START Material for the task

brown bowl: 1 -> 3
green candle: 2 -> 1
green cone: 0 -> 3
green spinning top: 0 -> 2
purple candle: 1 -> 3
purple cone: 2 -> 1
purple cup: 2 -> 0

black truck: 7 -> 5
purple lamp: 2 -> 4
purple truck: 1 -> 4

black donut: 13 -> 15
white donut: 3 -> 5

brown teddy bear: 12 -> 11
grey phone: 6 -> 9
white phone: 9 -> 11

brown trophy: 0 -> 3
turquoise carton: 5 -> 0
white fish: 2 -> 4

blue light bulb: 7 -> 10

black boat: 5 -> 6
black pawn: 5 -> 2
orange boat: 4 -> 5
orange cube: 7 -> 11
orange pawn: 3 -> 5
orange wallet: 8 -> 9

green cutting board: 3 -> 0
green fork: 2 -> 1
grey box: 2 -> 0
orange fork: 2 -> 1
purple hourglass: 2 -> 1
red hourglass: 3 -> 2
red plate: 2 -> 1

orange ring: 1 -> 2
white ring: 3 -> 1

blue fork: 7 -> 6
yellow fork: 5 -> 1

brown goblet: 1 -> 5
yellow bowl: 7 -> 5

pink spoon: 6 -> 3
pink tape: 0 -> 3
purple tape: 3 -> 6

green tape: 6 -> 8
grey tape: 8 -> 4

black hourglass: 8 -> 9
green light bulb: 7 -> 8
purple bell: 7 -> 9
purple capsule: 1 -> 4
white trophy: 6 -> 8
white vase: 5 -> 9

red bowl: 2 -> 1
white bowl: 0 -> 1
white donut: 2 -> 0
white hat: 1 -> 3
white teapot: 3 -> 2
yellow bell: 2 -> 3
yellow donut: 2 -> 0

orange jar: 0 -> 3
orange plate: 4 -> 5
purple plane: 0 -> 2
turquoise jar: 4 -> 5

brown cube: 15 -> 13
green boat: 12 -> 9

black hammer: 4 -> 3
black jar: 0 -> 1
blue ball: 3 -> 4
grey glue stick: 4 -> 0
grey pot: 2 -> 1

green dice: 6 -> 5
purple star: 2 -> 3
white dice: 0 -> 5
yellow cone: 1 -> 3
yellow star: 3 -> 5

END Material for the task

Description of the task: Up to and including the last line of the material, reproduce every line exactly, beginning with the one that contains "blue ball: 3 -> 4" and adding nothing else.

Response to the task:
blue ball: 3 -> 4
grey glue stick: 4 -> 0
grey pot: 2 -> 1

green dice: 6 -> 5
purple star: 2 -> 3
white dice: 0 -> 5
yellow cone: 1 -> 3
yellow star: 3 -> 5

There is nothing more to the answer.